◆ **What the task asks**
Please set the lines down again exactly, from the top of the entries through the line that contains "D1: LED (A IND, K GND) -> LED (A GND, K IND)".

*** Opening Task inputs ***

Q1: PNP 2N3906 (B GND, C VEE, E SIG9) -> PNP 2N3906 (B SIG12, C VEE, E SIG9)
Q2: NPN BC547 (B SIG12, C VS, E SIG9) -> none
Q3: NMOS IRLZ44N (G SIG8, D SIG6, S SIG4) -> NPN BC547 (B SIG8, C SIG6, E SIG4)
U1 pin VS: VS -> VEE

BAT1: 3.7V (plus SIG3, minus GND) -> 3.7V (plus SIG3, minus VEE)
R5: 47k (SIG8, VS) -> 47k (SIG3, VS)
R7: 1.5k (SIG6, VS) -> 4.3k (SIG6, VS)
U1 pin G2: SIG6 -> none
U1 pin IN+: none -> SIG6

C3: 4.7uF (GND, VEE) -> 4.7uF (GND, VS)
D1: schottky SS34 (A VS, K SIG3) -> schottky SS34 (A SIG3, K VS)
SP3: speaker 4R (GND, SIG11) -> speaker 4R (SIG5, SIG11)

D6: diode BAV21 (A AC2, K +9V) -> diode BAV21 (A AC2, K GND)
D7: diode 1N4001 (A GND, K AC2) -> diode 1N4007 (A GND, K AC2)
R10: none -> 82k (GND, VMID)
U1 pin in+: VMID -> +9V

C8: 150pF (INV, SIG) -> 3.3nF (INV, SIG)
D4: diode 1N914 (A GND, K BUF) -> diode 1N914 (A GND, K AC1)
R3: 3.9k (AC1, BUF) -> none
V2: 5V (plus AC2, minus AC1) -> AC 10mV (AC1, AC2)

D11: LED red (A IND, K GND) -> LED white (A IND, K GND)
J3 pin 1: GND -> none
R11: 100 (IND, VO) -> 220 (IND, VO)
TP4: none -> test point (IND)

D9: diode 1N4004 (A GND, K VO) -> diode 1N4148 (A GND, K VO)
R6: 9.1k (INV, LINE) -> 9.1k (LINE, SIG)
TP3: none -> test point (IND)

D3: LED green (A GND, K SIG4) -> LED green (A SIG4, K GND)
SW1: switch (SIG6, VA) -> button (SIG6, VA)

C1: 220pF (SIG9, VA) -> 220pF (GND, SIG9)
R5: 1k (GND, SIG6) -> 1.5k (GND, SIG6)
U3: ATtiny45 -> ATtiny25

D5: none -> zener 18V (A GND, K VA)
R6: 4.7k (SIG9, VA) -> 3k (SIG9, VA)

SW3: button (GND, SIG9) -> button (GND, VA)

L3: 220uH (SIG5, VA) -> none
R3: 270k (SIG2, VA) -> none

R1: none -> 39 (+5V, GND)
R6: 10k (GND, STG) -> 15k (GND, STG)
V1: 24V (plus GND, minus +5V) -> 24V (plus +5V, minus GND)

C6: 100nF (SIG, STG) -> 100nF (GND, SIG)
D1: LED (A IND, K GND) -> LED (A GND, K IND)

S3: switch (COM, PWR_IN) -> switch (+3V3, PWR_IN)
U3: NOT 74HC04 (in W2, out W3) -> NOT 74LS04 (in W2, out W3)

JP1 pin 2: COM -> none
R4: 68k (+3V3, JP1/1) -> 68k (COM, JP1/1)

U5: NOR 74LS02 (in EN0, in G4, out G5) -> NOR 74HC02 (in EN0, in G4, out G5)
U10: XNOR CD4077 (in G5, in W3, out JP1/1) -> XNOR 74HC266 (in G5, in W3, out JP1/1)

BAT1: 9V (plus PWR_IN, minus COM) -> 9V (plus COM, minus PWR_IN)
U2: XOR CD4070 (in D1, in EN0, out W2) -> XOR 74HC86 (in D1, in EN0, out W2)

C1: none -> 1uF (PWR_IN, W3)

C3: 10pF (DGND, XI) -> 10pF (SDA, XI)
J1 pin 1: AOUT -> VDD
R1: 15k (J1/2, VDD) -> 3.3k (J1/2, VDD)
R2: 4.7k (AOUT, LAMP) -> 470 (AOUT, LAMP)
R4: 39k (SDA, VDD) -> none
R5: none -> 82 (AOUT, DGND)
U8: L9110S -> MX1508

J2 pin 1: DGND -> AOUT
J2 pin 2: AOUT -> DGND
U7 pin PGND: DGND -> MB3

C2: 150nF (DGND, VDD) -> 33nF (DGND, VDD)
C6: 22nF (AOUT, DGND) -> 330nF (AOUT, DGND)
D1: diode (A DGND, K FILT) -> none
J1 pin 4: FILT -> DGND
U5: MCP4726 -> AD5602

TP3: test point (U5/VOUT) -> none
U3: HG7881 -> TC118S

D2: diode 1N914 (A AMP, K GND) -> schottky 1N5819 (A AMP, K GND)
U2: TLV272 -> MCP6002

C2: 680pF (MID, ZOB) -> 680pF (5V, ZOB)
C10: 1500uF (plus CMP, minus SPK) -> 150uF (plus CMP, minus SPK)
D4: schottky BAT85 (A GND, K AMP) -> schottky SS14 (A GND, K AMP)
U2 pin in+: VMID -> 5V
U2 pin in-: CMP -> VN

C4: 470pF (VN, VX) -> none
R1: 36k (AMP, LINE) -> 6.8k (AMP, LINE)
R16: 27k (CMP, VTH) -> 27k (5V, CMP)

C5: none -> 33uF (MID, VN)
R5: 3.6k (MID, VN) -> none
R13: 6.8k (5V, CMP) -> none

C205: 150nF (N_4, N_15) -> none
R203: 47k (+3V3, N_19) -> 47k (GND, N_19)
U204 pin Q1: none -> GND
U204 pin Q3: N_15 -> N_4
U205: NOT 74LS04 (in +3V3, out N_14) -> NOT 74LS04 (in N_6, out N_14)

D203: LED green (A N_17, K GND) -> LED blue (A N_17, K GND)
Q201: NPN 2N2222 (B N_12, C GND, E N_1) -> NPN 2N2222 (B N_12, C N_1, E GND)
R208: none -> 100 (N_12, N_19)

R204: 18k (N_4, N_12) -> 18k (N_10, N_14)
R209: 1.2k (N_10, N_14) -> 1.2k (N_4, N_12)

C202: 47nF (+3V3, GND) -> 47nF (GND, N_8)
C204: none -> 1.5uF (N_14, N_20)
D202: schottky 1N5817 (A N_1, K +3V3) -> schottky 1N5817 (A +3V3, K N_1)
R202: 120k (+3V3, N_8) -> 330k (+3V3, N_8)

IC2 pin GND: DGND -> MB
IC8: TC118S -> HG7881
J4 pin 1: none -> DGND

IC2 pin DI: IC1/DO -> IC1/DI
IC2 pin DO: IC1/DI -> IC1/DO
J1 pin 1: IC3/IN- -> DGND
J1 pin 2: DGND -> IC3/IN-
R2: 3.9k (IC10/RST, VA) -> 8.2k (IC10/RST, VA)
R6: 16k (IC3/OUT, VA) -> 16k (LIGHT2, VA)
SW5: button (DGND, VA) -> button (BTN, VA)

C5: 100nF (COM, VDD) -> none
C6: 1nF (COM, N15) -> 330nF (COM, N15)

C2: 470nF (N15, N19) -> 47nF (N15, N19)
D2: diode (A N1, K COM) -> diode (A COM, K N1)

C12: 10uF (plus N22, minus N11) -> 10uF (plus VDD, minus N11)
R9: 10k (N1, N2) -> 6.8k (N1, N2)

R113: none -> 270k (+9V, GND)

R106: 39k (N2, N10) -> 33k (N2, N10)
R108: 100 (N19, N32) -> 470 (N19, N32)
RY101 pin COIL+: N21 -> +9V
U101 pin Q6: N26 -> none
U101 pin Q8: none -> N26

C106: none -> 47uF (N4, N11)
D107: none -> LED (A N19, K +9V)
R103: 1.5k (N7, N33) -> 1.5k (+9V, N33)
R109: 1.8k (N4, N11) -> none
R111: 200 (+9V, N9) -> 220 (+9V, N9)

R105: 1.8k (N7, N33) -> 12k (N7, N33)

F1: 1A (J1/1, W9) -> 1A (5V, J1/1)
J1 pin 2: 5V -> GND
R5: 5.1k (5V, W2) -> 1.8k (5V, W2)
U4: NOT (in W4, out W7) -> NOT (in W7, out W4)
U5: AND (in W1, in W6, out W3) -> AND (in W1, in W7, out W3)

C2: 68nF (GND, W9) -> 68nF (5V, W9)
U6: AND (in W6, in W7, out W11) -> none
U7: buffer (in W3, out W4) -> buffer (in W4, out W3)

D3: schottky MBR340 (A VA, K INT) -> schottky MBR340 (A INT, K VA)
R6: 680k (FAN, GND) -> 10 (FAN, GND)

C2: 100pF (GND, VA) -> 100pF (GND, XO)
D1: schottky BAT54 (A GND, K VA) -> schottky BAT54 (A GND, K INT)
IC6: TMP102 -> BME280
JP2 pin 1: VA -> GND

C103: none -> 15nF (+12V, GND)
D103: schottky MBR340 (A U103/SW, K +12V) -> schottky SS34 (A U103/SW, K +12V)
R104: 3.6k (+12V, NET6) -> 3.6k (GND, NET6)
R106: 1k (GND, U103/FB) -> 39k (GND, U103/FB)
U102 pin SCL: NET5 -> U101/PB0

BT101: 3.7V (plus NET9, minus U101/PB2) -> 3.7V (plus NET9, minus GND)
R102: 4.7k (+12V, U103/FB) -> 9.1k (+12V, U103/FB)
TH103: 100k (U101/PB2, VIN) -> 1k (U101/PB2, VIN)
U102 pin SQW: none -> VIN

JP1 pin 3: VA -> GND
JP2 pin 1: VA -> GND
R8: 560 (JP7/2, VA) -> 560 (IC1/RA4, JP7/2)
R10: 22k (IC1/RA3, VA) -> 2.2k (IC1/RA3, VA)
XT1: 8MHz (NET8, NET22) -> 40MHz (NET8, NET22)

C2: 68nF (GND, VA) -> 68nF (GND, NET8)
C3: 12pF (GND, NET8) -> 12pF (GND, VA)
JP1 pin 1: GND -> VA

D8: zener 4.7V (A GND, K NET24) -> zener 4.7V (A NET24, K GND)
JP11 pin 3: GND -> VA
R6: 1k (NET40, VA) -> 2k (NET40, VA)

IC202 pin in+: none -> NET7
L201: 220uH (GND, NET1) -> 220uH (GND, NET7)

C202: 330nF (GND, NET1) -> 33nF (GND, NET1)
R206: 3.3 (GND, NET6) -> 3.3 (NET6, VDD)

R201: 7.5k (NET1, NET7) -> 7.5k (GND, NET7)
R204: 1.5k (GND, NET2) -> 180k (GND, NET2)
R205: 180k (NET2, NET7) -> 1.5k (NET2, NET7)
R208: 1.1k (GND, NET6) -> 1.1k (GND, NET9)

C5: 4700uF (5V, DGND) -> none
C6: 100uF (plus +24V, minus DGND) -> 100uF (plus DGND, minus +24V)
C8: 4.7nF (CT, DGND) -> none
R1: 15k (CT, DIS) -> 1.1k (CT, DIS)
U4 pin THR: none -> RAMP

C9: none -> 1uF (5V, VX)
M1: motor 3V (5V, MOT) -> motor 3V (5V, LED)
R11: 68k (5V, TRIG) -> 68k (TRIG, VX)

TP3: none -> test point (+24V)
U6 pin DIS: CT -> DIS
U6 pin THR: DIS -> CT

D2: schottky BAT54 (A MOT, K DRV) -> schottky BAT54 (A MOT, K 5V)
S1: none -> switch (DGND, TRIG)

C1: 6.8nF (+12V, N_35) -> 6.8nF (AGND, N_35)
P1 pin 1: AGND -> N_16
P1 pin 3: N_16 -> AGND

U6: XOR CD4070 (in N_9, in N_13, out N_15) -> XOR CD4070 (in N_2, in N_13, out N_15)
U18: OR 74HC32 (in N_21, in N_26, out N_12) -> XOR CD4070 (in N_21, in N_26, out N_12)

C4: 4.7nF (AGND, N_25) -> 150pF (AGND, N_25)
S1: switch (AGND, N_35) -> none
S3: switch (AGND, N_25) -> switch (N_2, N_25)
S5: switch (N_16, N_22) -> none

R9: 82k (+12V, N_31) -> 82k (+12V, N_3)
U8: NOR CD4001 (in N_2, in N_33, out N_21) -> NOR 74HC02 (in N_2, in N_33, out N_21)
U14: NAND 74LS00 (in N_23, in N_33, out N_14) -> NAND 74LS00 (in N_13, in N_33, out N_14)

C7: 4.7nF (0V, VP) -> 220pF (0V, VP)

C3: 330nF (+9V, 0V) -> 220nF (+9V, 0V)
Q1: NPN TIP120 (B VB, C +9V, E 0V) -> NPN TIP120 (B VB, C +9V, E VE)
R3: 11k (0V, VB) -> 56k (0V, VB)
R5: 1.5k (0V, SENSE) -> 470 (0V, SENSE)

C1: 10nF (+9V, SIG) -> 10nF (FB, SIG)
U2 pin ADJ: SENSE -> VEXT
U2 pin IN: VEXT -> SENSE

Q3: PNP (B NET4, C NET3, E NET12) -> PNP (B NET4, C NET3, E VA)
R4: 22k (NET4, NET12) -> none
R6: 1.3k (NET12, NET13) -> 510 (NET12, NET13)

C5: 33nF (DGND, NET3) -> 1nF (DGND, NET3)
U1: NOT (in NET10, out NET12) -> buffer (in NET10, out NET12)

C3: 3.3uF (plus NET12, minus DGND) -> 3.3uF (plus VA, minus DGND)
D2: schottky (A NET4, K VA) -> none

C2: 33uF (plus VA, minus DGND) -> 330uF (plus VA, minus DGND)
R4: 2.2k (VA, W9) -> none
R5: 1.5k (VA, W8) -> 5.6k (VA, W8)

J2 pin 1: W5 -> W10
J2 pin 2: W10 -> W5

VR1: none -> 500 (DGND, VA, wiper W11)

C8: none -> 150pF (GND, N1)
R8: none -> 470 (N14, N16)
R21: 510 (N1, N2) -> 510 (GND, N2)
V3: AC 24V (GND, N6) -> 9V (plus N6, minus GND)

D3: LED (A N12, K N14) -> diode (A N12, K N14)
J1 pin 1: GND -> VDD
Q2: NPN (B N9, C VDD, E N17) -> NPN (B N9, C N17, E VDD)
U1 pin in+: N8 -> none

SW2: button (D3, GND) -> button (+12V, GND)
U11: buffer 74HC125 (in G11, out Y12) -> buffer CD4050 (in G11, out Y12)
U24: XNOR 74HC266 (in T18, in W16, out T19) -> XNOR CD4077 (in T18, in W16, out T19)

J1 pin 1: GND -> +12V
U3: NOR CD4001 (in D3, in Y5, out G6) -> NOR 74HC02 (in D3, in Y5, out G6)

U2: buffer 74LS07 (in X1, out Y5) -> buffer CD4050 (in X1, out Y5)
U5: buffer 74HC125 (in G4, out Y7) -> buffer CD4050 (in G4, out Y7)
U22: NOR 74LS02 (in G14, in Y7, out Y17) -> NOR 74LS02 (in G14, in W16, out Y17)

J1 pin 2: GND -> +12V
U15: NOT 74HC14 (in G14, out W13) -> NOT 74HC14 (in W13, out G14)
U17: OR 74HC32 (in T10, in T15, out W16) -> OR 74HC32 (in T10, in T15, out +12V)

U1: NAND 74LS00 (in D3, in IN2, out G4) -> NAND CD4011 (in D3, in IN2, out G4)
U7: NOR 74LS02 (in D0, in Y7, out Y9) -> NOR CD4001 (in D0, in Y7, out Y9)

*** Closing Task inputs ***

◆ **Solution for this problem**
Q1: PNP 2N3906 (B GND, C VEE, E SIG9) -> PNP 2N3906 (B SIG12, C VEE, E SIG9)
Q2: NPN BC547 (B SIG12, C VS, E SIG9) -> none
Q3: NMOS IRLZ44N (G SIG8, D SIG6, S SIG4) -> NPN BC547 (B SIG8, C SIG6, E SIG4)
U1 pin VS: VS -> VEE

BAT1: 3.7V (plus SIG3, minus GND) -> 3.7V (plus SIG3, minus VEE)
R5: 47k (SIG8, VS) -> 47k (SIG3, VS)
R7: 1.5k (SIG6, VS) -> 4.3k (SIG6, VS)
U1 pin G2: SIG6 -> none
U1 pin IN+: none -> SIG6

C3: 4.7uF (GND, VEE) -> 4.7uF (GND, VS)
D1: schottky SS34 (A VS, K SIG3) -> schottky SS34 (A SIG3, K VS)
SP3: speaker 4R (GND, SIG11) -> speaker 4R (SIG5, SIG11)

D6: diode BAV21 (A AC2, K +9V) -> diode BAV21 (A AC2, K GND)
D7: diode 1N4001 (A GND, K AC2) -> diode 1N4007 (A GND, K AC2)
R10: none -> 82k (GND, VMID)
U1 pin in+: VMID -> +9V

C8: 150pF (INV, SIG) -> 3.3nF (INV, SIG)
D4: diode 1N914 (A GND, K BUF) -> diode 1N914 (A GND, K AC1)
R3: 3.9k (AC1, BUF) -> none
V2: 5V (plus AC2, minus AC1) -> AC 10mV (AC1, AC2)

D11: LED red (A IND, K GND) -> LED white (A IND, K GND)
J3 pin 1: GND -> none
R11: 100 (IND, VO) -> 220 (IND, VO)
TP4: none -> test point (IND)

D9: diode 1N4004 (A GND, K VO) -> diode 1N4148 (A GND, K VO)
R6: 9.1k (INV, LINE) -> 9.1k (LINE, SIG)
TP3: none -> test point (IND)

D3: LED green (A GND, K SIG4) -> LED green (A SIG4, K GND)
SW1: switch (SIG6, VA) -> button (SIG6, VA)

C1: 220pF (SIG9, VA) -> 220pF (GND, SIG9)
R5: 1k (GND, SIG6) -> 1.5k (GND, SIG6)
U3: ATtiny45 -> ATtiny25

D5: none -> zener 18V (A GND, K VA)
R6: 4.7k (SIG9, VA) -> 3k (SIG9, VA)

SW3: button (GND, SIG9) -> button (GND, VA)

L3: 220uH (SIG5, VA) -> none
R3: 270k (SIG2, VA) -> none

R1: none -> 39 (+5V, GND)
R6: 10k (GND, STG) -> 15k (GND, STG)
V1: 24V (plus GND, minus +5V) -> 24V (plus +5V, minus GND)

C6: 100nF (SIG, STG) -> 100nF (GND, SIG)
D1: LED (A IND, K GND) -> LED (A GND, K IND)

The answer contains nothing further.